Work instructions
Out of the records below, copy all lines in which the word "orange" occurs.

Given records

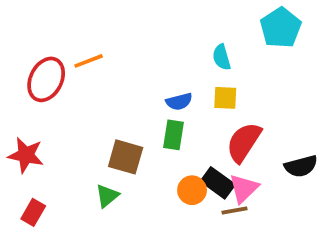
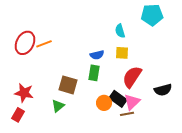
cyan pentagon: (281, 28) -> (152, 15), turned 30
orange line: (89, 61) -> (44, 44), moved
red star: (26, 155) -> (24, 93), moved

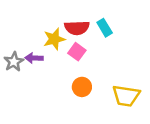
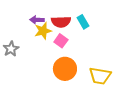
purple arrow: (34, 58) -> (37, 20), moved
orange circle: (82, 87) -> (65, 69), size x1.5

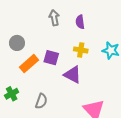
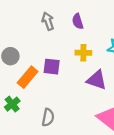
purple triangle: (73, 75) -> (97, 80), moved
green cross: (12, 94) -> (12, 104), moved

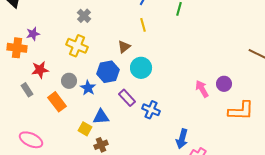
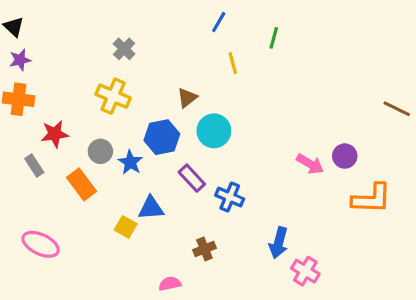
yellow line: (143, 25) -> (233, 63), moved
purple star: (33, 34) -> (20, 60), moved
pink arrow: (202, 89) -> (310, 164), turned 150
brown cross: (101, 145) -> (204, 249), moved

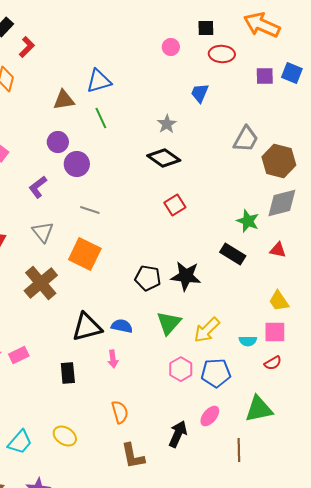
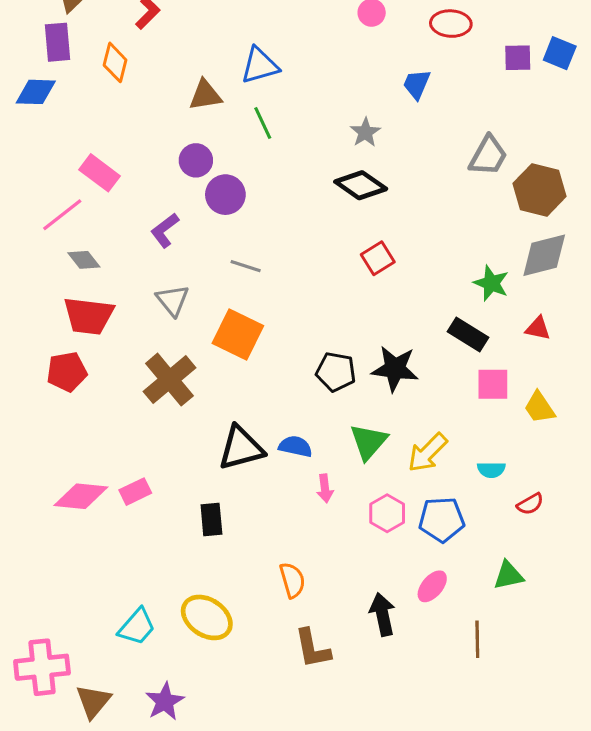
pink square: (275, 332) -> (493, 384), moved
pink arrow: (113, 359) -> (325, 488), moved
green triangle: (259, 409) -> (508, 575), size x0.7
black arrow: (178, 434) -> (382, 614), turned -36
yellow ellipse: (65, 436) -> (207, 617), size x1.4

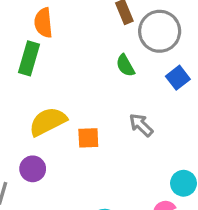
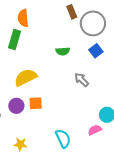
green semicircle: (125, 65) -> (63, 51), moved, turned -64
blue square: (178, 78) -> (96, 51), moved
orange square: (88, 138) -> (36, 103), moved

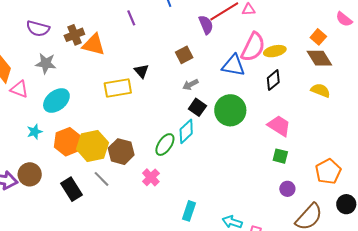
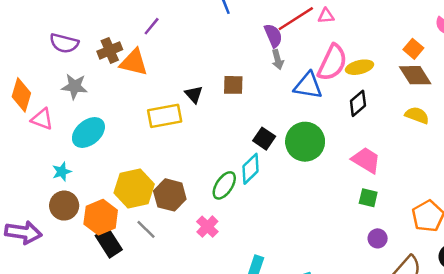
purple line: (131, 18) -> (152, 26), moved, turned 63
brown square: (184, 55) -> (233, 85), moved, turned 30
gray arrow: (190, 85) -> (278, 60), moved, turned -77
orange hexagon: (68, 142) -> (101, 217), moved
brown circle: (30, 174) -> (64, 206), moved

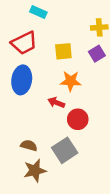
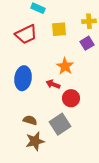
yellow square: (63, 51) -> (59, 29), moved
blue ellipse: (22, 80) -> (23, 78), moved
orange star: (71, 81) -> (65, 66), turned 30

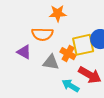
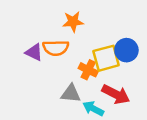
purple triangle: (24, 52) -> (34, 52), moved
gray triangle: (51, 62) -> (71, 94), moved

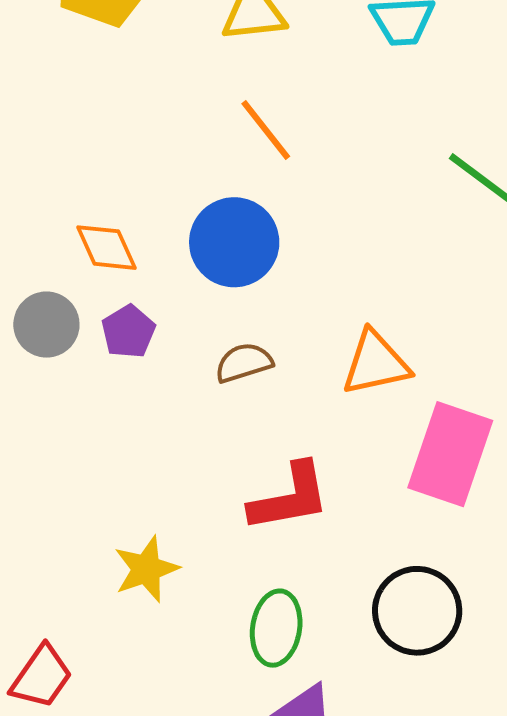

Exercise answer
orange line: (89, 61) -> (44, 44), moved
orange circle: (82, 87) -> (65, 69), size x1.5
orange square: (88, 138) -> (36, 103), moved
orange hexagon: (68, 142) -> (101, 217), moved
orange star: (71, 81) -> (65, 66), turned 30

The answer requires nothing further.